*Written task:* Pull out each line of the material that contains the string "mark", keeping its case exactly as given.

+ + + + +

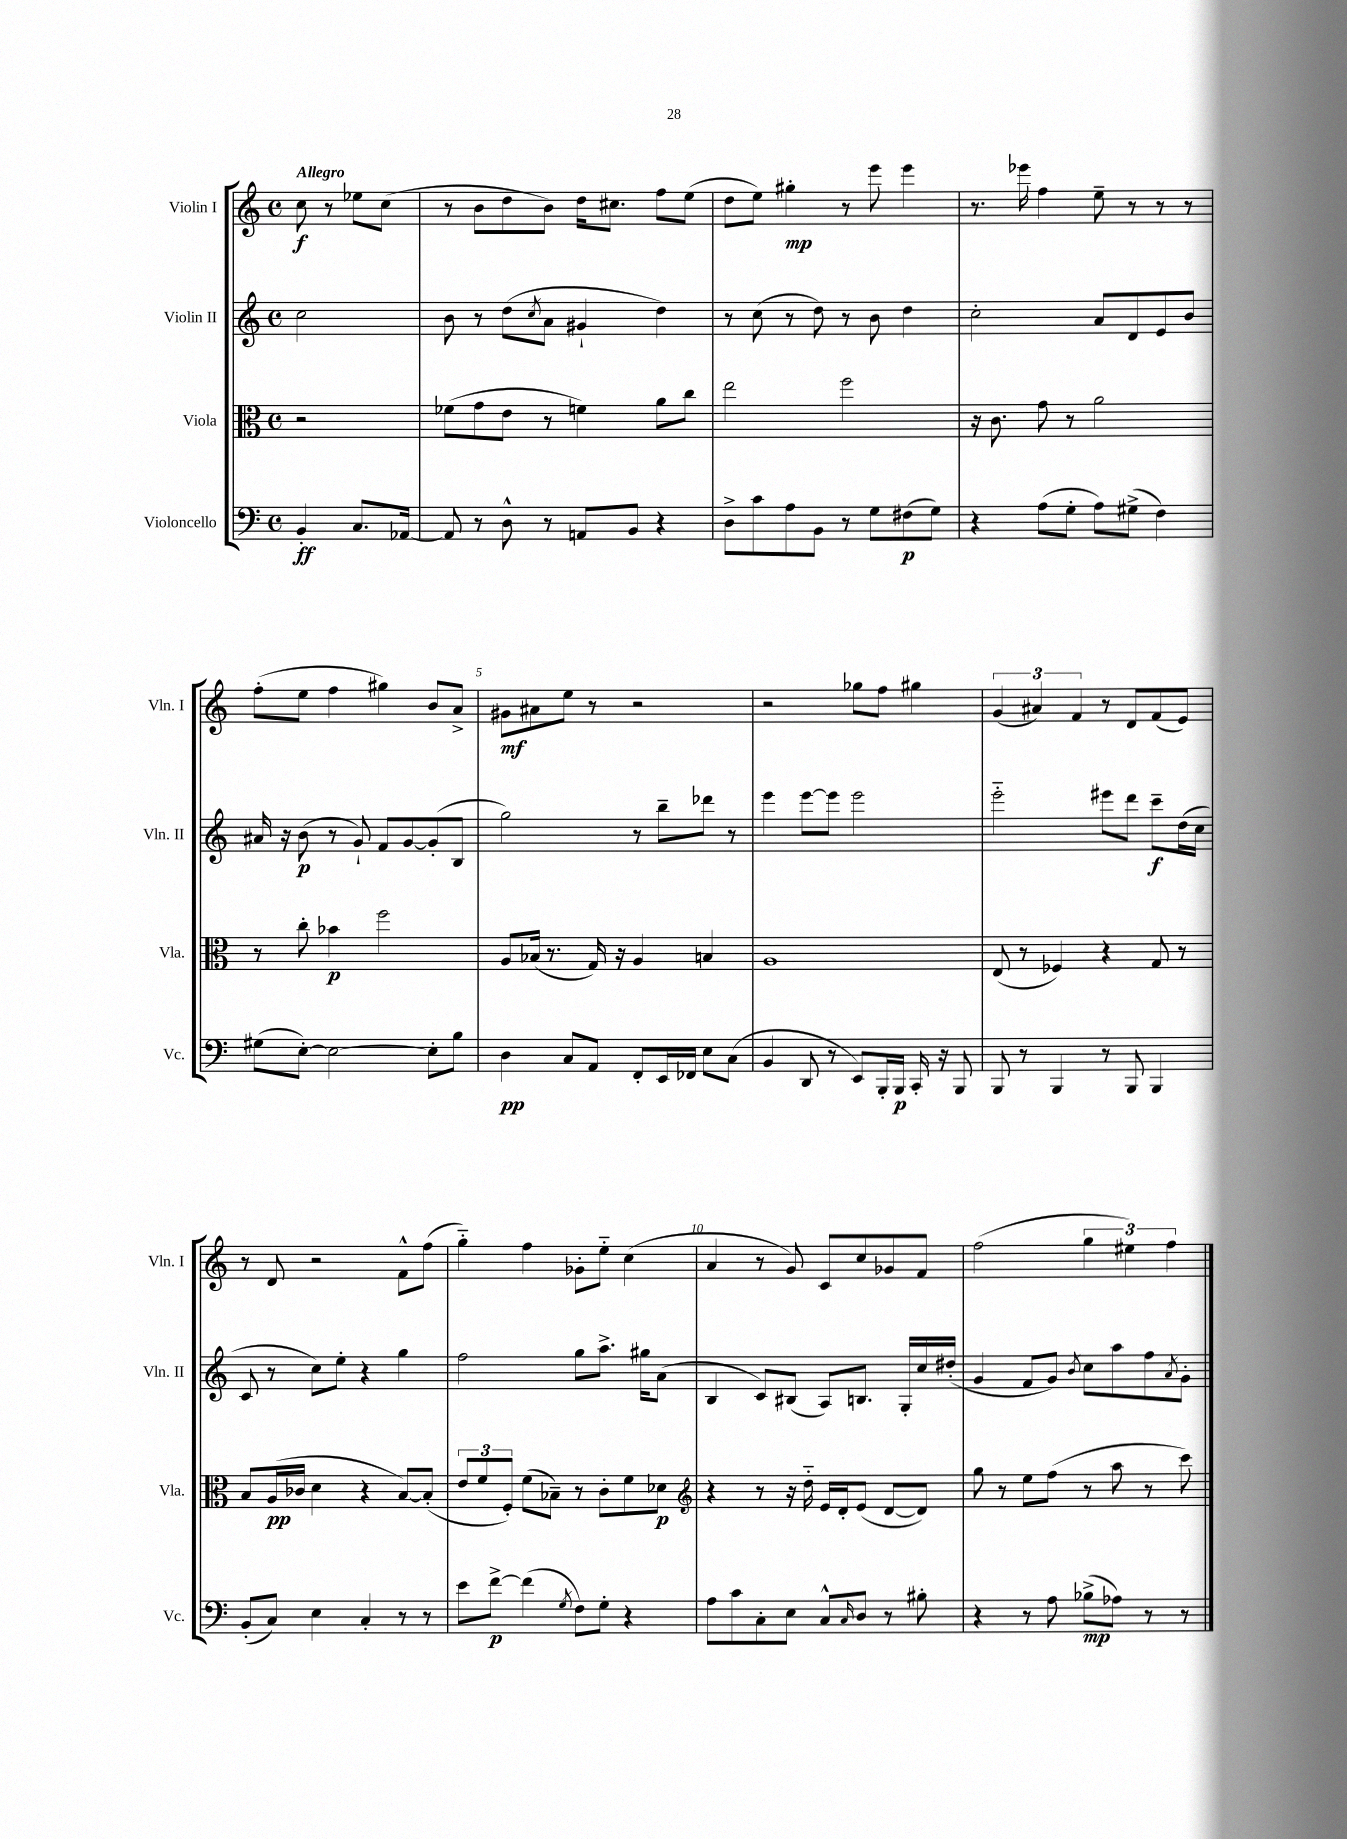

**kern	**kern	**kern	**kern
*staff4	*staff3	*staff2	*staff1
*clefF4	*clefC3	*clefG2	*clefG2
*k[]	*k[]	*k[]	*k[]
*M4/4	*M4/4	*M4/4	*M4/4
*met(c)	*met(c)	*met(c)	*met(c)
4BB'	2r	2cc	8cc
.	.	.	8r
8.C	.	.	8ee-
.	.	.	(8cc
[16AA-	.	.	.
=	=	=	=
8AA-]	(8f-	8b	8r
8r	8g	8r	8b
8D^^	8e	(8dd	8dd
.	.	8qcc	.
8r	8r	8a	8b)
8AA	4f)	4g#`	16dd
.	.	.	8.cc#
8BB	.	.	.
4r	8a	4dd)	8ff
.	8cc	.	(8ee
=	=	=	=
8D^	2ee	8r	8dd
8c	.	(8cc	8ee)
8A	.	8r	4gg#'
8BB	.	8dd)	.
8r	2ff	8r	8r
8G	.	8b	8eee
(8F#	.	4dd	4eee
8G)	.	.	.
=	=	=	=
4r	16r	2cc'	8.r
.	8.c	.	.
.	.	.	16eee-
(8A	8g	.	4ff
8G'	8r	.	.
8A)	2a	8a	8ee~
(8G#^	.	8d	8r
4F)	.	8e	8r
.	.	8b	8r
=	=	=	=
(8G#	8r	16a#	(8ff'
.	.	16r	.
[8E')	8cc'	(8b	8ee
2E_	4b-	8r	4ff
.	.	8g`)	.
.	2ff	8f	4gg#)
.	.	[8g	.
8E']	.	(8g']	8b
8B	.	8B	8a^
=	=	=	=
4D	8A	2gg)	8g#
.	(16B-	.	8a#
.	8.r	.	.
8C	.	.	8ee
8AA	16G)	.	8r
.	16r	.	.
8FF'	4A	8r	2r
16EE	.	8bb~	.
16FF-	.	.	.
8E	4B	8ddd-	.
(8C	.	8r	.
=	=	=	=
4BB	1A	4eee	2r
8DD	.	[8eee	.
8r	.	8eee]	.
8EE)	.	2eee	8gg-
16BBB'	.	.	8ff
16BBB	.	.	.
16CC'	.	.	4gg#
16r	.	.	.
8BBB	.	.	.
=	=	=	=
8BBB	(8E	2eee'~	(6g
8r	8r	.	.
.	.	.	6a#)
4BBB	4F-)	.	.
.	.	.	6f
8r	4r	8eee#	8r
8BBB	.	8ddd	8d
4BBB	8G	8ccc~	(8f
.	8r	(16dd	8e)
.	.	16cc	.
=	=	=	=
(8BB'	8B	8c	8r
8C)	(16A	8r	8d
.	16c-	.	.
4E	4d	8cc)	2r
.	.	8ee'	.
4C'	4r	4r	.
8r	[8B)	4gg	8f^^
8r	(8B']	.	(8ff
=	=	=	=
8e	12e	2ff	4gg'~)
.	12f	.	.
[8f^	.	.	.
.	12F')	.	.
(4f]	(8f	.	4ff
.	8B-~)	.	.
8qG	.	.	.
8F)	8r	8gg	8g-'
8G'	8c'	8.aa^	8ee'~
4r	8f	.	(4cc
.	.	16gg#	.
.	8d-	(8a	.
=	=	=	=
*	*clefG2	*	*
8A	4r	4B	4a
8c	.	.	.
8C'	8r	8c)	8r
8E	16r	(8B#	8g)
.	16dd'~	.	.
8C^^	16e	8A)	8c
.	16d'	.	.
16qqC	.	.	.
8D	(8e	8.B	8cc
8r	[8d	.	8g-
.	.	16G'	.
8B#'	8d])	16cc	8f
.	.	(16dd#'	.
=	=	=	=
4r	8gg	4g	(2ff
.	8r	.	.
8r	8ee	8f	.
8A	(8ff	8g)	.
.	.	8qb	.
(8B-^	8r	8cc	6gg
8A-)	8aa	8aa	.
.	.	.	6ee#)
8r	8r	8ff	.
.	.	.	6ff
.	.	8qa	.
8r	8ccc)	8g'	.
==	==	==	==
*-	*-	*-	*-
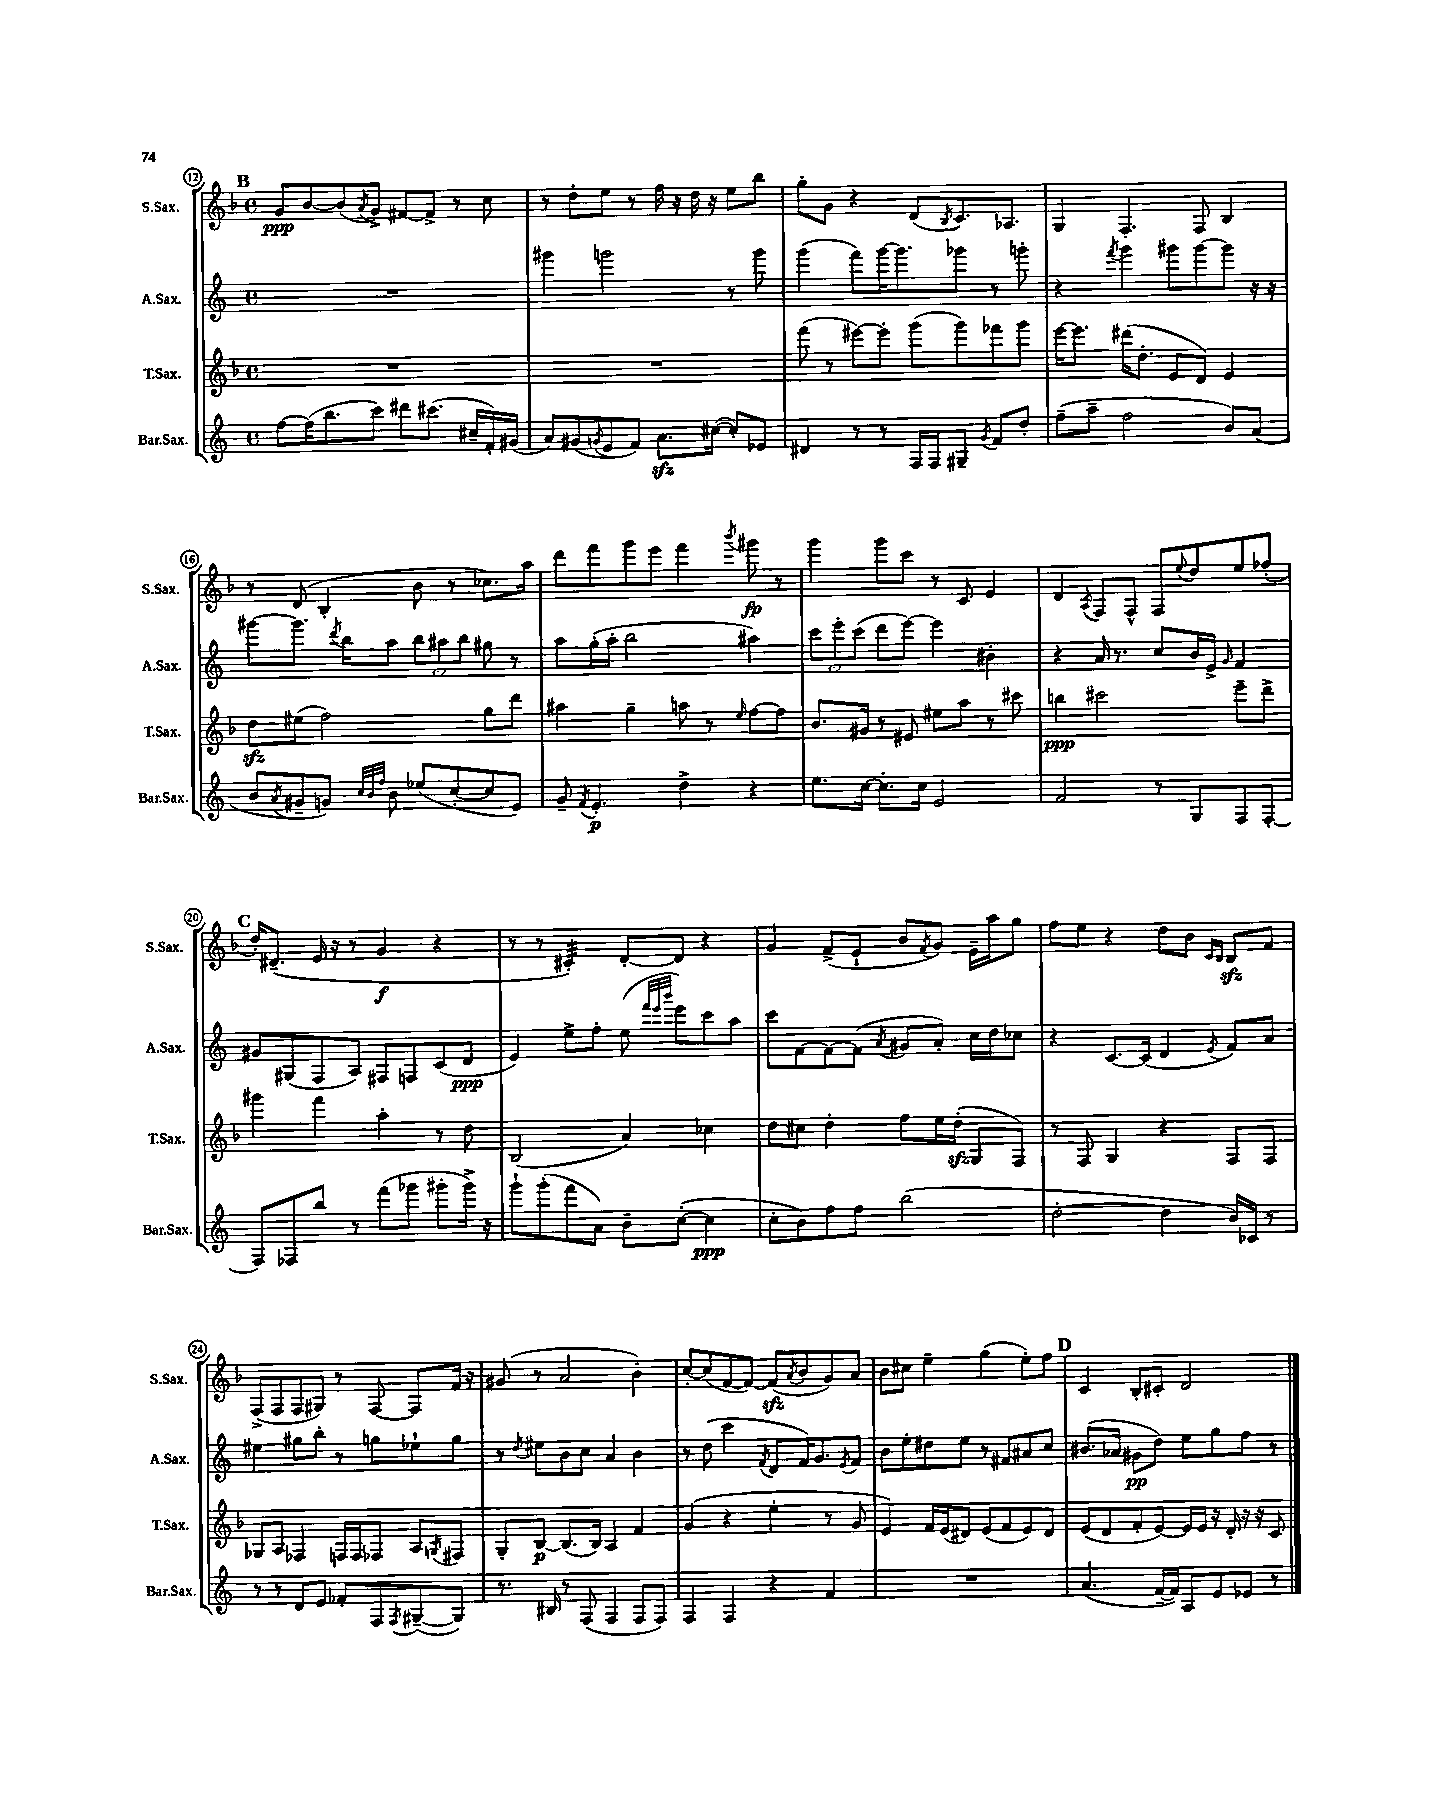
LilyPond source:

<<
\new StaffGroup <<
\new Staff = "s0" \with { instrumentName = "S.Sax." shortInstrumentName = "S.Sax." } {
    \clef treble \key f \major \defaultTimeSignature \time 4/4
    \mark \markup { \bold "B" } g'8\ppp bes'8~ bes'8( \acciaccatura { a'8 } g'8->) fis'8~ fis'8-> r8 c''8 |
    r8 d''8-. e''8 r8 f''16 r16 d''16 r16 e''8 bes''8 |
    g''8-. g'8 r4 d'8( \acciaccatura { bes8 } c'8.) aes8. |
    g4 f4.-. f8 bes4 |
    r8 d'8( bes4-. bes'8 r8 ces''8.) a''16 |
    d'''8 f'''8 g'''8 e'''8 f'''4 \acciaccatura { bes'''8 } gis'''8\fp r8 |
    g'''4 g'''8 c'''8 r8 c'8 e'4 |
    d'4 \acciaccatura { a8 } f8 f8-^ f8 \appoggiatura { e''8 } d''8 e''8 fes''8-.( |
    \mark \markup { \bold "C" } d''16-.) dis'8.--( e'16 r16 r8 g'4\f r4 |
    r8 r8 cis'4:32-.) d'8~-. d'8 r4 |
    g'4 f'8->( e'8-! bes'8 \acciaccatura { f'8 } g'8) e'16-- a''16 g''8 |
    f''8 e''8 r4 d''8 bes'8 \grace { c'16 bes16 } bes8\sfz f'8 |
    f8->( f8 f8 gis8) r8 f8~ f8 f'16 r16 |
    gis'8( r8 a'2 bes'4-.) |
    c''8~-. c''8( f'8~ f'8~) f'8\sfz( \acciaccatura { a'8 } bes'8 g'8) a'8 |
    bes'8 cis''8 e''4-- g''4( e''8-.) f''8 |
    \mark \markup { \bold "D" } c'4 bes8-. cis'8-. d'2 \bar "|." |
}
\new Staff = "s1" \with { instrumentName = "A.Sax." shortInstrumentName = "A.Sax." } {
    \clef treble \key c \major \defaultTimeSignature \time 4/4 \override Staff.TupletNumber.text = #tuplet-number::calc-fraction-text
    \mark \markup { \bold "B" } R1 |
    gis'''4 g'''2 r8 g'''8 |
    g'''4( f'''8) g'''16~ g'''8. ges'''8 r8 g'''8-. |
    r4 \acciaccatura { f'''8 } g'''4 gis'''8 gis'''8~ gis'''8 r16 r16 |
    gis'''8~ gis'''8. \acciaccatura { d'''8 } b''16 a''8 \tuplet 3/2 { b''8 ais''8 b''8 } gis''8 r8 |
    a''8 g''16-.( a''16-. b''2 ais''4) |
    \tuplet 3/2 { c'''8 e'''8-. c'''8( } d'''8 e'''8~) e'''4 bis'4-. |
    r4 a'16 r8. c''8 b'16 e'16-> \grace { g'16 } f'4 |
    \mark \markup { \bold "C" } gis'8 gis8( f8 a8) fis8 f8 c'8( d'8\ppp |
    e'4) e''8-> f''8-. e''8( \grace { f'''32 e'''32 b'''32 } e'''8) c'''8 a''8 |
    c'''8 f'8~ f'8~ f'8( \acciaccatura { a'8 } gis'8 a'8-.) c''16 d''16 ces''8 |
    r4 c'8.~ c'16( d'4 \acciaccatura { e'8 } f'8) a'8 |
    eis''4 gis''8 b''8-. r8 g''8 ees''8-! g''8 |
    r8 \acciaccatura { d''8 } eis''8 b'8 c''8 a'4 b'4 |
    r8 d''8( c'''4 \acciaccatura { f'8 } d'8 f'16) g'8. \acciaccatura { e'8 } f'8 |
    b'8 e''8-. dis''8 e''8 r8 fis'8 ais'8 c''8 |
    \mark \markup { \bold "D" } bis'8.( aes'16 gis'8\pp d''8) e''8 g''8 f''8 r8 \bar "|." |
}
\new Staff = "s2" \with { instrumentName = "T.Sax." shortInstrumentName = "T.Sax." } {
    \clef treble \key f \major \defaultTimeSignature \time 4/4
    \mark \markup { \bold "B" } R1 |
    R1 |
    f'''8( r8 eis'''8~) eis'''8-. g'''8( g'''8) fes'''8 g'''8 |
    e'''16~ e'''8. dis'''16( d''8.-. e'8 d'8) e'4 |
    d''8\sfz eis''8( f''2) g''8 d'''8 |
    ais''4 g''4-- a''8 r8 \grace { e''16 } f''8~ f''8 |
    bes'8. gis'16 r8 eis'8 eis''8 a''8 r8 cis'''8 |
    b''4\ppp cis'''2 e'''8-- d'''8-> |
    \mark \markup { \bold "C" } gis'''4 f'''4 a''4-. r8 d''8 |
    bes2( a'4) ces''4 |
    d''8 cis''8 d''4-. f''8 e''16 d''16-.\sfz( g8 f8) |
    r8 f8 g4 r4 f8 f8 |
    ges8 a8 fes4 f16 f16 fes8 a8 \acciaccatura { g8 } fis8 |
    g8-. bes8~\p bes8.( bes16) a4 f'4 |
    g'4( r4 e''4-. r8 g'8 |
    e'4) f'16 e'16( dis'8) e'8( f'8 e'8) dis'8 |
    \mark \markup { \bold "D" } e'8( d'8 f'8-. e'8~) e'16 e'16 r16 d'16-. r16 r16 c'8 \bar "|." |
}
\new Staff = "s3" \with { instrumentName = "Bar.Sax." shortInstrumentName = "Bar.Sax." } {
    \clef treble \key c \major \defaultTimeSignature \time 4/4
    \mark \markup { \bold "B" } f''8~ f''16( b''8. c'''8) dis'''8 cis'''8.( cis''16-- f'16-.) gis'16( |
    a'8) gis'8( \acciaccatura { g'8 } e'8 f'8) a'8.\sfz cis''16~( cis''8-.) ees'8 |
    dis'4 r8 r8 f16 f16 gis8-- \acciaccatura { g'8 } f'8 d''8-. |
    f''8--( a''8-- f''2 b'8) a'8( |
    b'8 \acciaccatura { a'8 } gis'8-- g'8) \grace { c''32 b'32 f''32 } b'8 ees''8( c''8~-. c''8 e'8) |
    g'8-- \acciaccatura { f'8 } e'4.-.\p d''4-> r4 |
    e''8. c''16~ c''8.-. c''16 e'2 |
    f'2 r8 g8 f8 f8~-. |
    \mark \markup { \bold "C" } f8 fes8 b''8 r8 f'''8( ges'''8 gis'''8-. gis'''16->) r16 |
    g'''8-! g'''8-.( f'''8 a'8) b'8-- c''8~-.( c''4\ppp |
    c''8-. b'8) f''8 f''8 b''2( |
    d''2~-. d''4 b'16) ces'16 r8 |
    r8 r8 d'8 e'8 fes'8-. f8 \acciaccatura { f8 } gis8~--( gis8) |
    r8. bis16 r8 f8( f4 f8 f8) |
    f4 f4 r4 f'4 |
    R1 |
    \mark \markup { \bold "D" } a'4.( f'16~-- f'16) a8 e'8 ees'8 r8 \bar "|." |
}
>>
>>
\layout { \context { \Score currentBarNumber = #12 \override BarNumber.stencil = #(make-stencil-circler 0.1 0.3 ly:text-interface::print) } }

+ + + + +

*Solution for this exercise:*
    \mark \markup { \bold "B" } g'8\ppp bes'8~ bes'8( \acciaccatura { a'8 } g'8->) fis'8~ fis'8-> r8 c''8 |
    \mark \markup { \bold "C" } d''16-.) dis'8.--( e'16 r16 r8 g'4\f r4 |
    \mark \markup { \bold "D" } c'4 bes8-. cis'8-. d'2 \bar "|." |
    \mark \markup { \bold "B" } R1 |
    \mark \markup { \bold "C" } gis'8 gis8( f8 a8) fis8 f8 c'8( d'8\ppp |
    \mark \markup { \bold "D" } bis'8.( aes'16 gis'8\pp d''8) e''8 g''8 f''8 r8 \bar "|." |
    \mark \markup { \bold "B" } R1 |
    \mark \markup { \bold "C" } gis'''4 f'''4 a''4-. r8 d''8 |
    \mark \markup { \bold "D" } e'8( d'8 f'8-. e'8~) e'16 e'16 r16 d'16-. r16 r16 c'8 \bar "|." |
    \mark \markup { \bold "B" } f''8~ f''16( b''8. c'''8) dis'''8 cis'''8.( cis''16-- f'16-.) gis'16( |
    \mark \markup { \bold "C" } f8 fes8 b''8 r8 f'''8( ges'''8 gis'''8-. gis'''16->) r16 |
    \mark \markup { \bold "D" } a'4.( f'16~-- f'16) a8 e'8 ees'8 r8 \bar "|." |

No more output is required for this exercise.